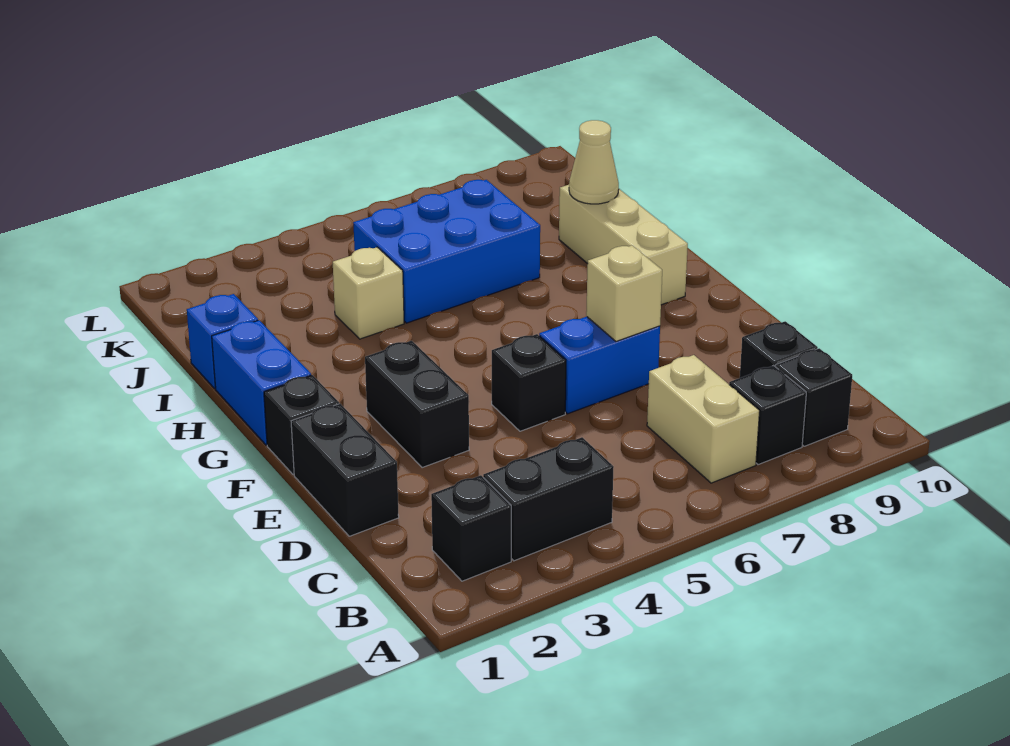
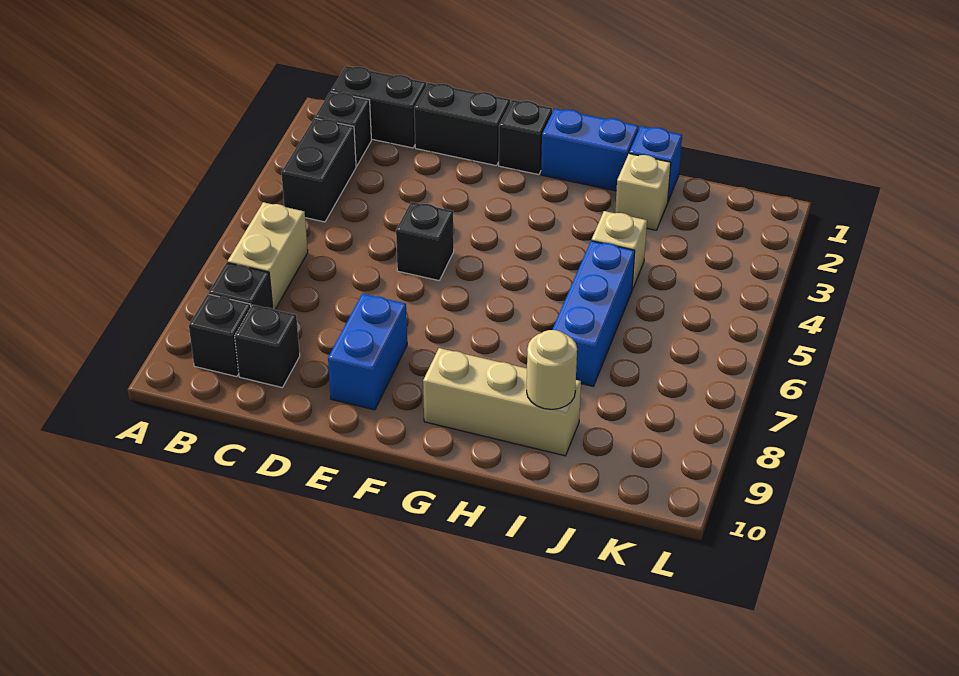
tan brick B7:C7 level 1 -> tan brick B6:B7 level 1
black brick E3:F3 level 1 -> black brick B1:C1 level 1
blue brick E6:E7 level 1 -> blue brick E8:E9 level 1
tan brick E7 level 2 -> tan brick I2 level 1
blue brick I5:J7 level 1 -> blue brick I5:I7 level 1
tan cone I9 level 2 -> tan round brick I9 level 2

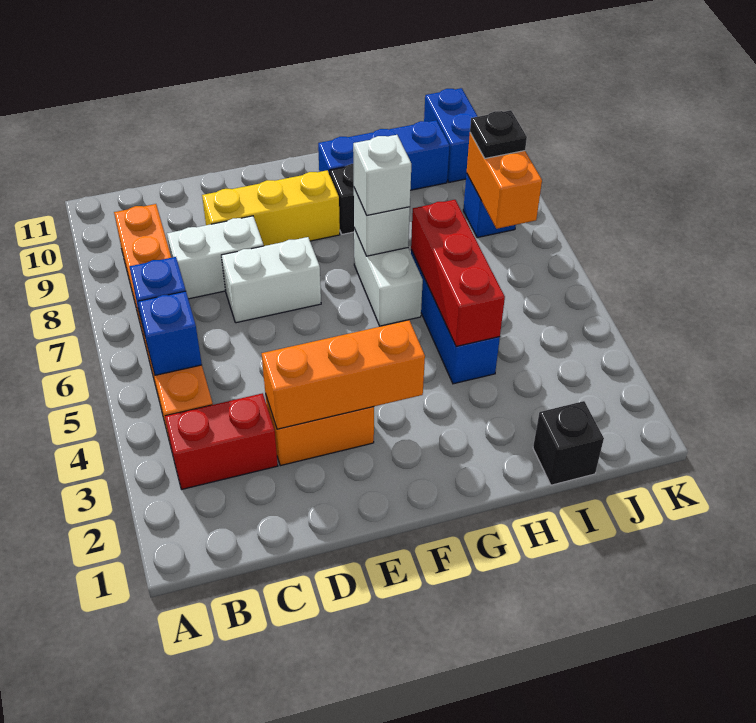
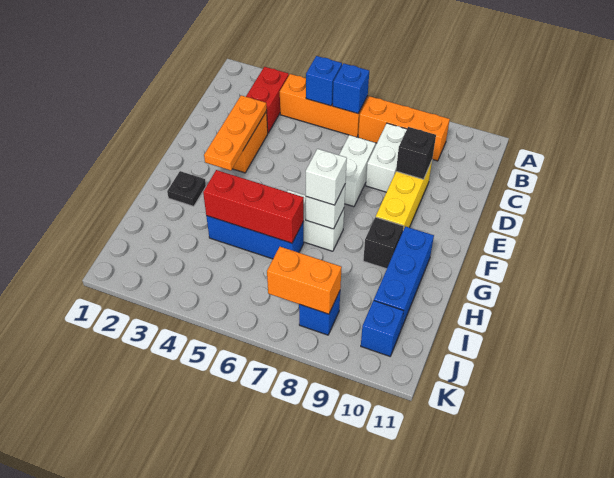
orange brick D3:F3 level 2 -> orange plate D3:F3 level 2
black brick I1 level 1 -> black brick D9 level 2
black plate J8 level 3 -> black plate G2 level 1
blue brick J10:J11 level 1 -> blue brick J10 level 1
_ _ _ _
▸ What is being asked: Only an exact copy belongs in the answer: the lines from the one containing "tan cone I9" through the end of the records, both ends included, minus the pictures.

▸ Exercise output:
tan cone I9 level 2 -> tan round brick I9 level 2

orange brick D3:F3 level 2 -> orange plate D3:F3 level 2
black brick I1 level 1 -> black brick D9 level 2
black plate J8 level 3 -> black plate G2 level 1
blue brick J10:J11 level 1 -> blue brick J10 level 1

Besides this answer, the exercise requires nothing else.